**Your goal:** Return a copy of each line in the listing that includes the word "plus".

**Records to process:**
########################################
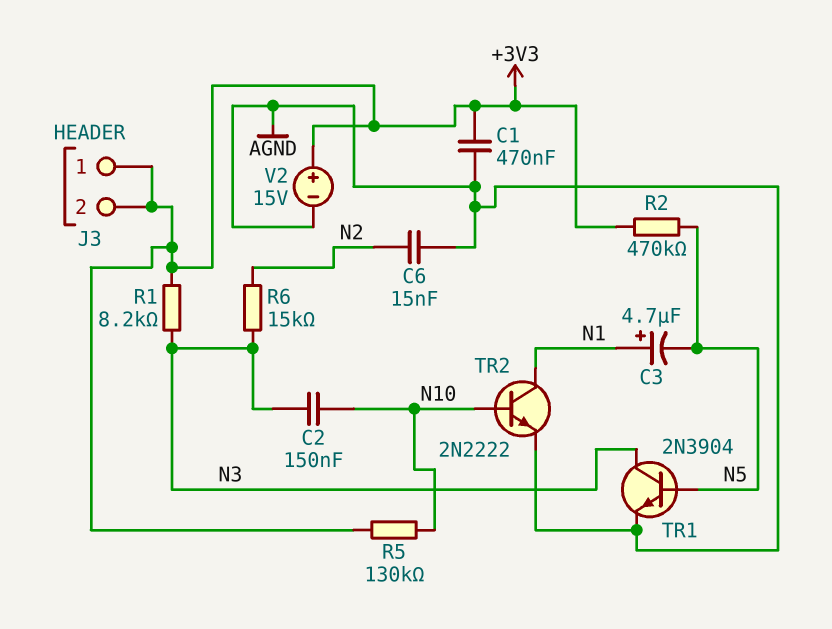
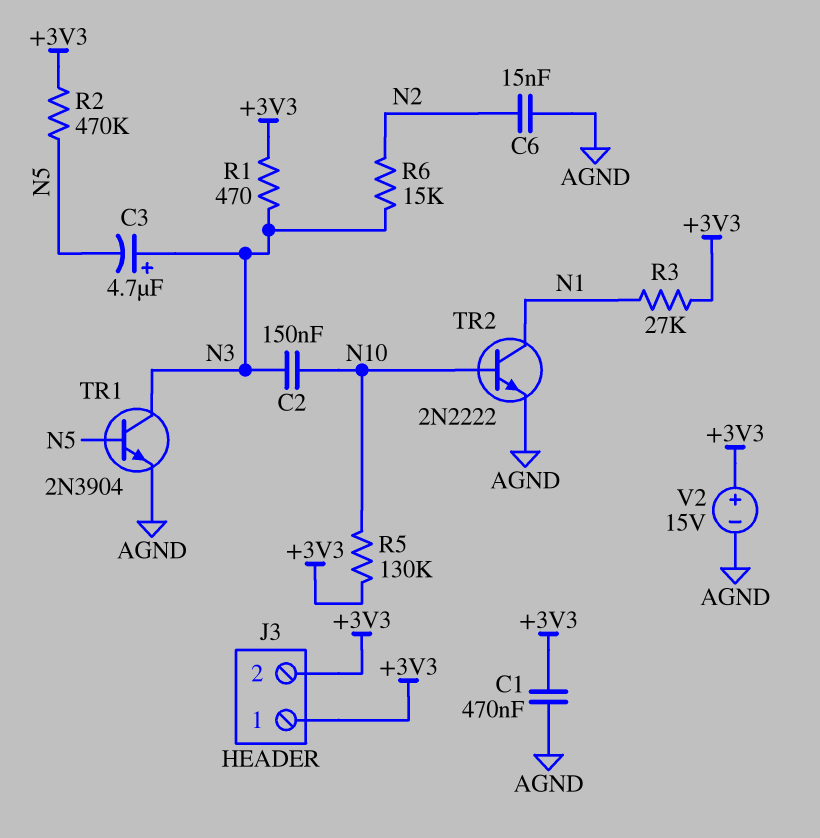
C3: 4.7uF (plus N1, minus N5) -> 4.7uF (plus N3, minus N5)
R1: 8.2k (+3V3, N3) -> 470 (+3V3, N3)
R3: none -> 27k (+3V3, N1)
########################################
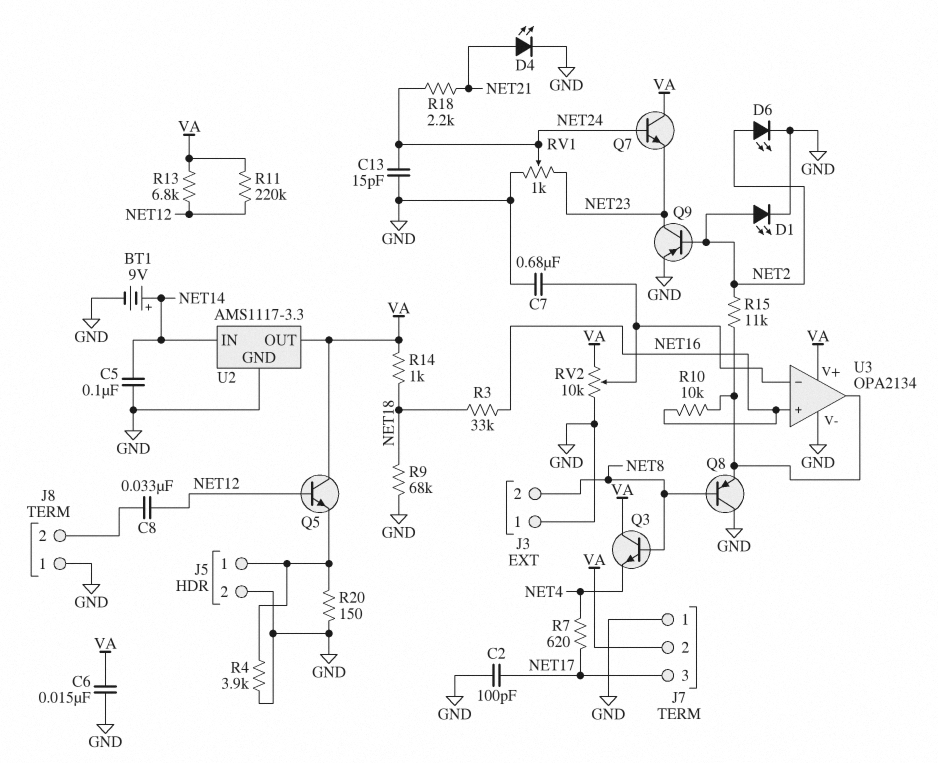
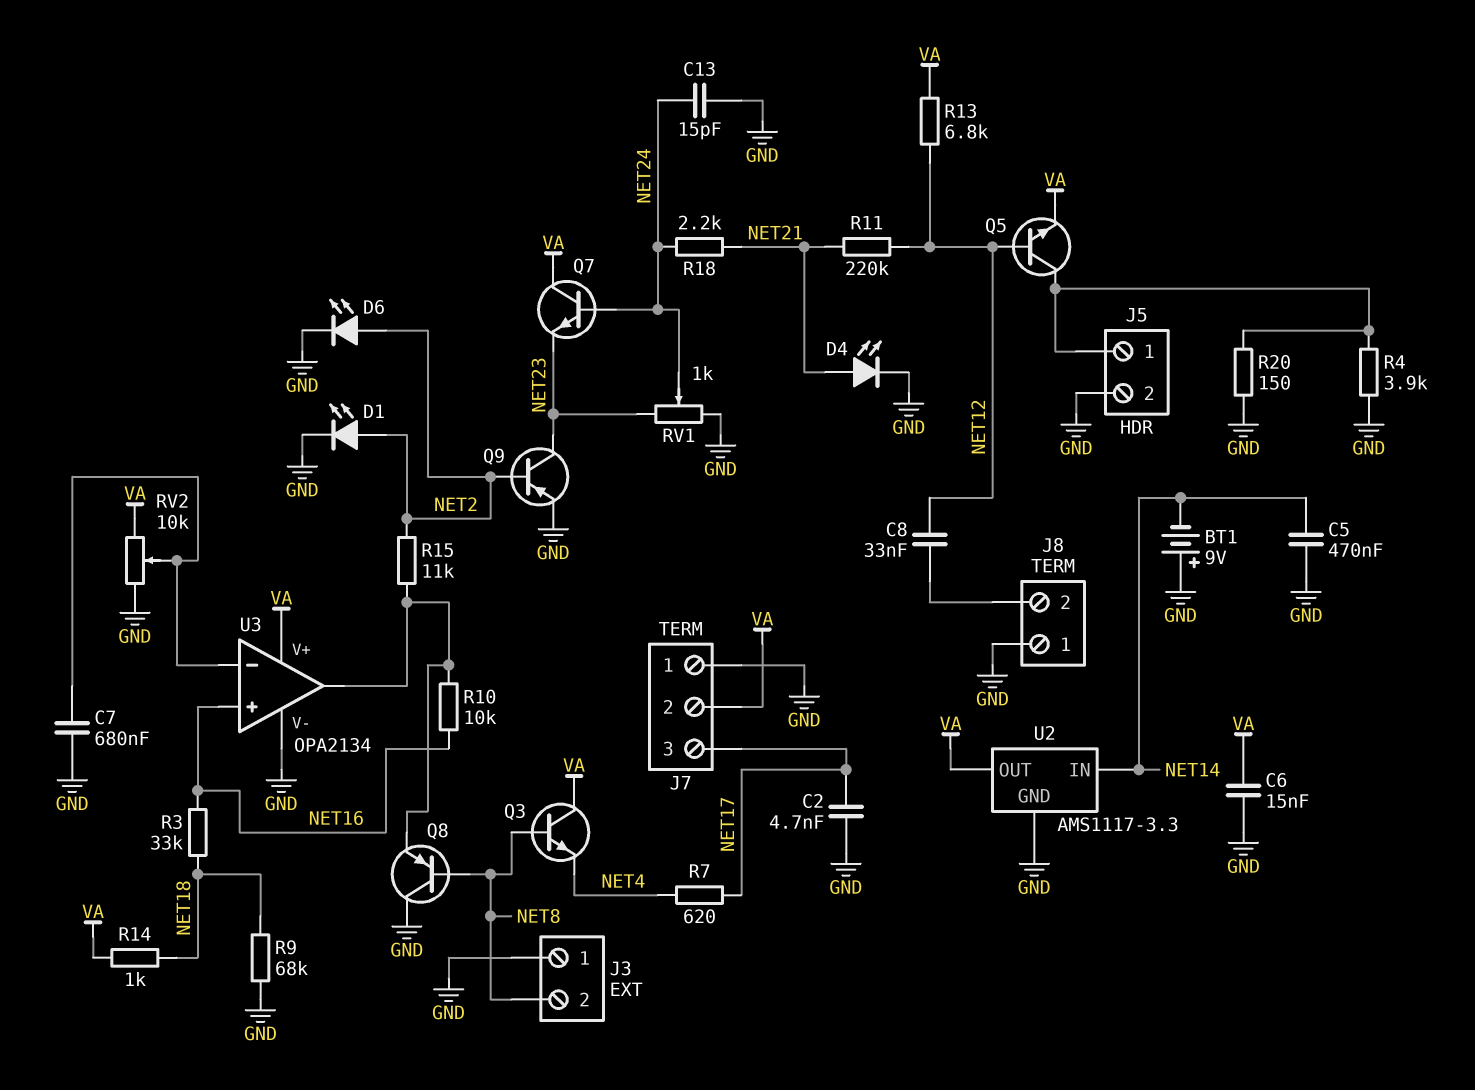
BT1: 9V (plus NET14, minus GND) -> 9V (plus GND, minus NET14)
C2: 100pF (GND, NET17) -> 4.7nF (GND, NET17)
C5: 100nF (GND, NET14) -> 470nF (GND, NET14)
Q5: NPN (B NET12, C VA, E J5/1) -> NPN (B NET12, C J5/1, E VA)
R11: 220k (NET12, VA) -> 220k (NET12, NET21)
########################################
**Exercise answer:**
C3: 4.7uF (plus N1, minus N5) -> 4.7uF (plus N3, minus N5)
BT1: 9V (plus NET14, minus GND) -> 9V (plus GND, minus NET14)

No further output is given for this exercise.